Dataset records
□ □ □ □ □ □ □
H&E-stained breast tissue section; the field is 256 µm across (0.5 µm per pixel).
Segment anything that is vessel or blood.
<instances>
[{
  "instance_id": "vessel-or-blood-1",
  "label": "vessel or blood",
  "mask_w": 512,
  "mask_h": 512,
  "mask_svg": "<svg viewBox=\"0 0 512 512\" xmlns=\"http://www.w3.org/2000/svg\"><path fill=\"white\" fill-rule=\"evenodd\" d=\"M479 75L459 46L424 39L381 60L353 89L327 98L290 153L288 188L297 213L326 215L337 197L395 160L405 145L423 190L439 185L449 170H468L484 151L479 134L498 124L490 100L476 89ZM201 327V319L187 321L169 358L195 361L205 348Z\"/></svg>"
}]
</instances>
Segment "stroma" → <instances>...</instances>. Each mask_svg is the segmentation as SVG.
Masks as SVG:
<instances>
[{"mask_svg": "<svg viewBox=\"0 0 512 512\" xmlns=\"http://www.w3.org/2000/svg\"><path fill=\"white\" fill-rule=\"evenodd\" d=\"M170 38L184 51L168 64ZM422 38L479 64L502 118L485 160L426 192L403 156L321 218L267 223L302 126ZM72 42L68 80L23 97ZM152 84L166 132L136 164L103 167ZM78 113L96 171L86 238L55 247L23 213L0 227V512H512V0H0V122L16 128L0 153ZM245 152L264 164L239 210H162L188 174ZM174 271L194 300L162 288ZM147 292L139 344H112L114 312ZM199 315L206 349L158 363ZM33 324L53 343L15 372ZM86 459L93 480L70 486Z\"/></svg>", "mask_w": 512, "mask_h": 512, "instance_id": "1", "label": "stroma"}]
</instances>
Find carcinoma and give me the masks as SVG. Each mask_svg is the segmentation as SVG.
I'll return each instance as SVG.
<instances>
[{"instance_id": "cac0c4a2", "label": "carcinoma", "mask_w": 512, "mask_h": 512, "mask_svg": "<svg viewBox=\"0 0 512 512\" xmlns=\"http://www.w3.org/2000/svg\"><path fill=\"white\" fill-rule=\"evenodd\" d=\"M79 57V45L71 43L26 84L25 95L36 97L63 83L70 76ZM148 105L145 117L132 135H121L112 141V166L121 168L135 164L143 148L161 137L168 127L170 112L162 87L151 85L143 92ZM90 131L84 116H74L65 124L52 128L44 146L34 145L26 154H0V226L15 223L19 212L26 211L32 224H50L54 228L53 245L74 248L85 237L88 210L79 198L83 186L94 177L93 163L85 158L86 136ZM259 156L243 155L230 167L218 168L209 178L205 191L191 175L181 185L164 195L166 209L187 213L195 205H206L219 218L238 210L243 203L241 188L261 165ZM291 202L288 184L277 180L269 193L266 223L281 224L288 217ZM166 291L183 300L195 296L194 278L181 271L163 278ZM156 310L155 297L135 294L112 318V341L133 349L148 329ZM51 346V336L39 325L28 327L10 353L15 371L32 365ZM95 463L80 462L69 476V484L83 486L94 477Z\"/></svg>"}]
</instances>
□ □ □ □ □ □ □
Identify each line in the entries with the word "vessel" and copy it.

- _In response_
Segment anything that is vessel or blood.
  "instance_id": "vessel-or-blood-1",
  "label": "vessel or blood",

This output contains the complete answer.